**Material to process:**
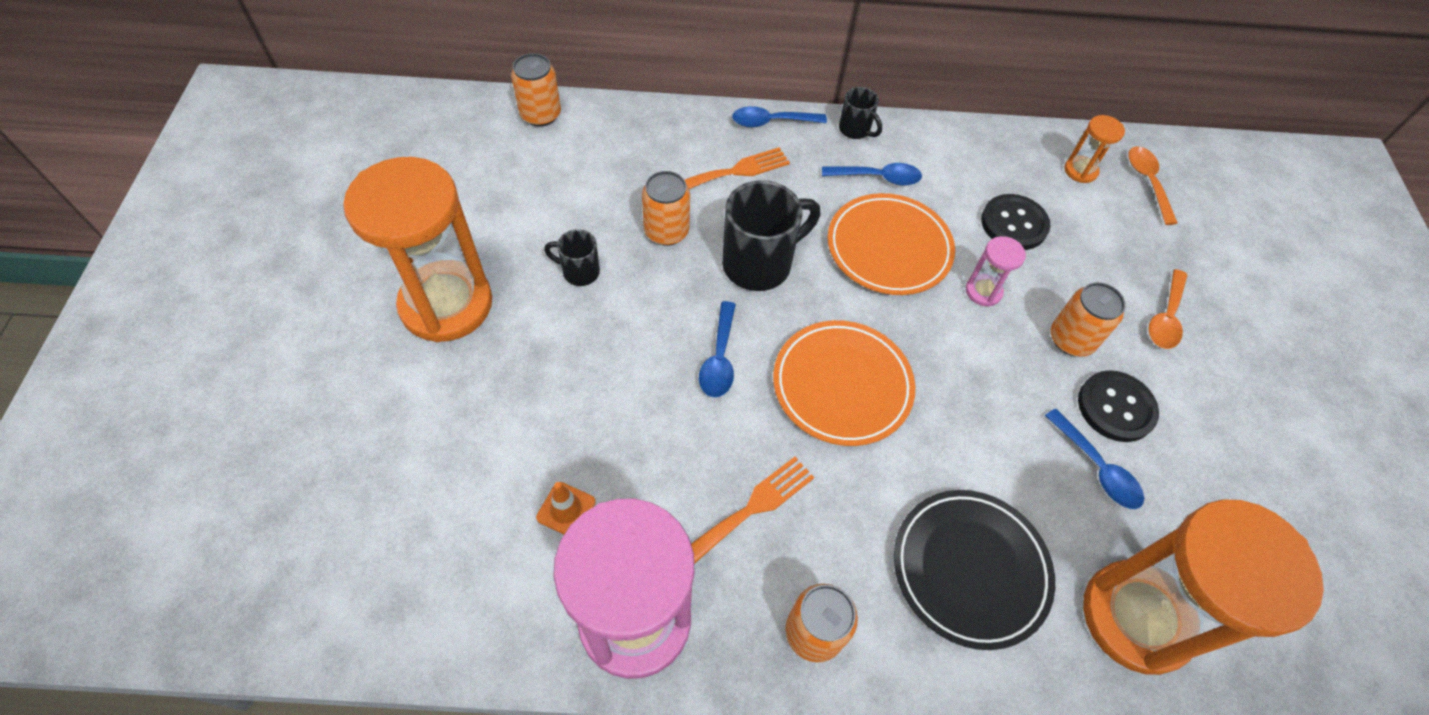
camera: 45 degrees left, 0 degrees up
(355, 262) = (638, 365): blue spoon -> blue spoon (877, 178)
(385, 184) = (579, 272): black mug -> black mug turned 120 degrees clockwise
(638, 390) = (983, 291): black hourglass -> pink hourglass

...

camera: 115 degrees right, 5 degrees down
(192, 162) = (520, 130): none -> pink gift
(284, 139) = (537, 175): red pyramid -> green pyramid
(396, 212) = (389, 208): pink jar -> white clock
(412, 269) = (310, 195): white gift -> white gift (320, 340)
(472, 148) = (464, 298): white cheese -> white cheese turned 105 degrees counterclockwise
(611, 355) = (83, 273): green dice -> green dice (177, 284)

**What to produce:** The lines holding the word "black" are the answer. Find them in the entries and copy them.

**Your response:**
(385, 184) = (579, 272): black mug -> black mug turned 120 degrees clockwise
(638, 390) = (983, 291): black hourglass -> pink hourglass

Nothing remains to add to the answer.